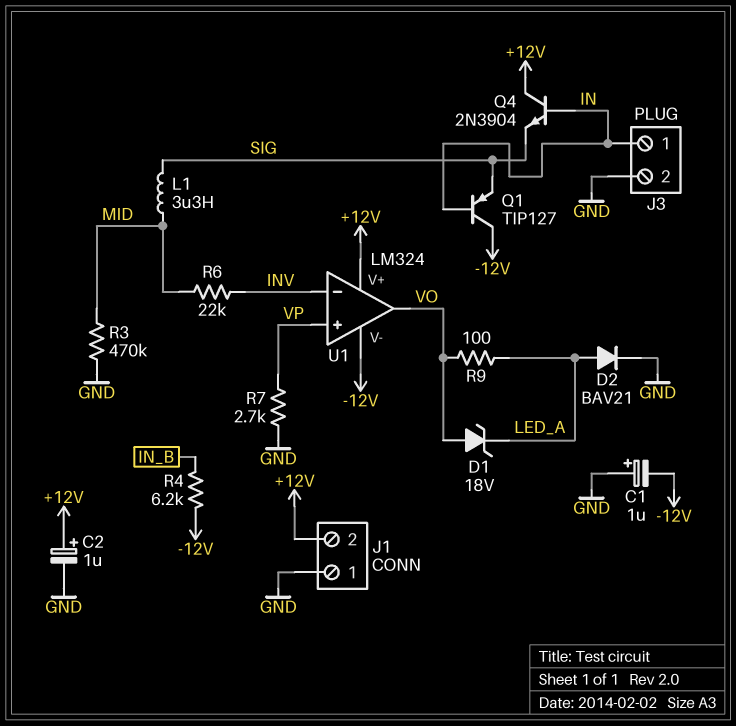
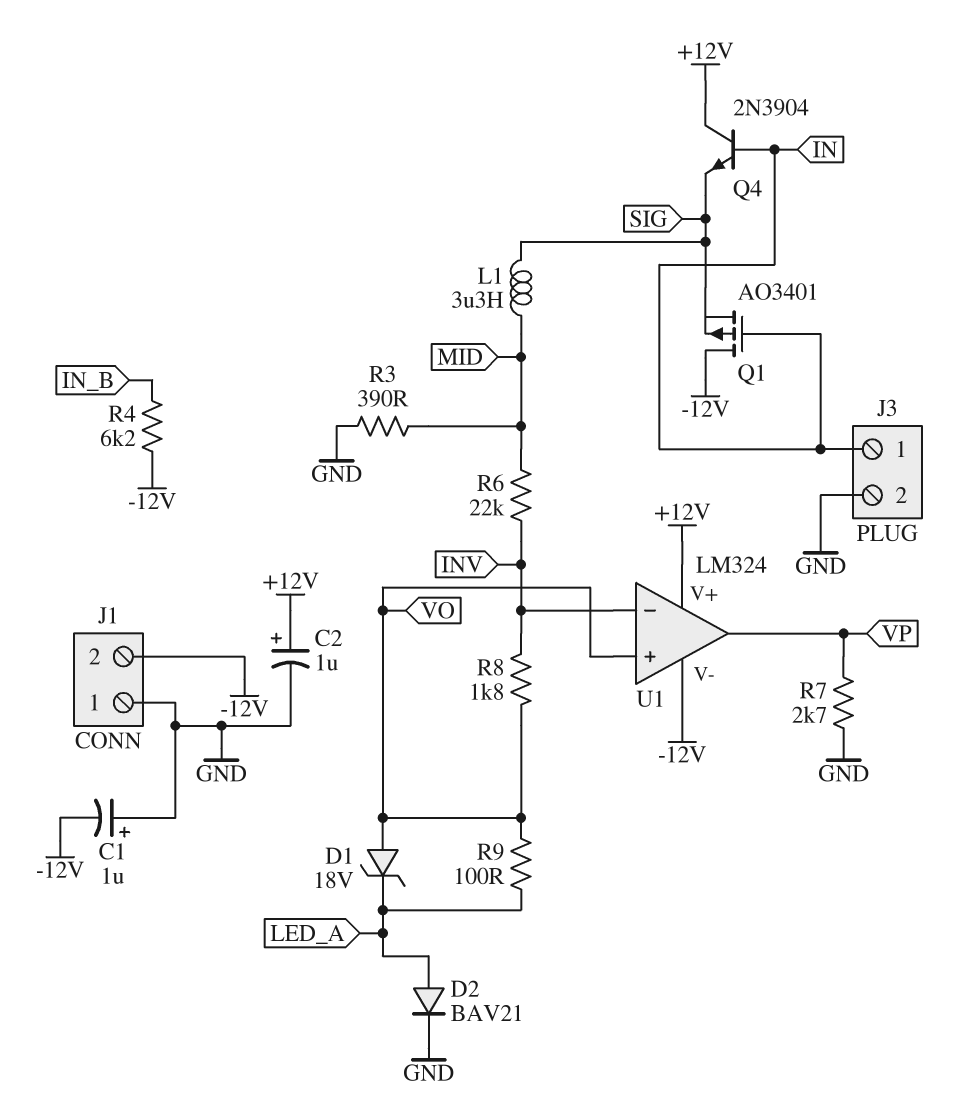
J1 pin 2: +12V -> -12V
Q1: PNP TIP127 (B IN, C -12V, E SIG) -> PMOS AO3401 (G IN, D -12V, S SIG)
R3: 470k (GND, MID) -> 390 (GND, MID)
R8: none -> 1.8k (INV, VO)
U1 pin in+: VP -> VO
U1 pin out: VO -> VP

++++++++

What is needed
Transcribe the records above exactly, but only from the line that contains "R3: 470k (GND, MID) -> 390 (GND, MID)" through their final line, inclusive.

Written reply
R3: 470k (GND, MID) -> 390 (GND, MID)
R8: none -> 1.8k (INV, VO)
U1 pin in+: VP -> VO
U1 pin out: VO -> VP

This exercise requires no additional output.